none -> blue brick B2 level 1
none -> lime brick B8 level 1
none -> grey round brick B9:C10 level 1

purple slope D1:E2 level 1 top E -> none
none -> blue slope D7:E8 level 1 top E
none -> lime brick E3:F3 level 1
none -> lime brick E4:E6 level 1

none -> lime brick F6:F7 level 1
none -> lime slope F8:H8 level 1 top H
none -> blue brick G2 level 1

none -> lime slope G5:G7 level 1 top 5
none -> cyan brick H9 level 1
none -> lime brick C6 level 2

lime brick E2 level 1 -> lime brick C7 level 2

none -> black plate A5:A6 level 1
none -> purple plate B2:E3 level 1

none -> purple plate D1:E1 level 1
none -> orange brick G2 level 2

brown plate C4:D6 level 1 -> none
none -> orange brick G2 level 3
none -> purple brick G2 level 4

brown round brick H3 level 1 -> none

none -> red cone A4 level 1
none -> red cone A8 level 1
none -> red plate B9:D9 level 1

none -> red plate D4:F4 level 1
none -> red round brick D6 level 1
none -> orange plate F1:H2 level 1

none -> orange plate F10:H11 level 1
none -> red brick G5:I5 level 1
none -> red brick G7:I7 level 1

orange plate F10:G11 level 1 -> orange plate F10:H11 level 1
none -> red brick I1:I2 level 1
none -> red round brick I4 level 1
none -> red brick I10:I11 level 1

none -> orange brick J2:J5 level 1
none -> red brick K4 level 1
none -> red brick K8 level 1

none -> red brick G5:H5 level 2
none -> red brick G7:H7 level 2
───
■ To do
Return only the stretch of the material above from the line holding "none -> grey round brick B9:C10 level 1" through the line holding "none -> red brick I1:I2 level 1", copied exactly.

■ Written answer
none -> grey round brick B9:C10 level 1

purple slope D1:E2 level 1 top E -> none
none -> blue slope D7:E8 level 1 top E
none -> lime brick E3:F3 level 1
none -> lime brick E4:E6 level 1

none -> lime brick F6:F7 level 1
none -> lime slope F8:H8 level 1 top H
none -> blue brick G2 level 1

none -> lime slope G5:G7 level 1 top 5
none -> cyan brick H9 level 1
none -> lime brick C6 level 2

lime brick E2 level 1 -> lime brick C7 level 2

none -> black plate A5:A6 level 1
none -> purple plate B2:E3 level 1

none -> purple plate D1:E1 level 1
none -> orange brick G2 level 2

brown plate C4:D6 level 1 -> none
none -> orange brick G2 level 3
none -> purple brick G2 level 4

brown round brick H3 level 1 -> none

none -> red cone A4 level 1
none -> red cone A8 level 1
none -> red plate B9:D9 level 1

none -> red plate D4:F4 level 1
none -> red round brick D6 level 1
none -> orange plate F1:H2 level 1

none -> orange plate F10:H11 level 1
none -> red brick G5:I5 level 1
none -> red brick G7:I7 level 1

orange plate F10:G11 level 1 -> orange plate F10:H11 level 1
none -> red brick I1:I2 level 1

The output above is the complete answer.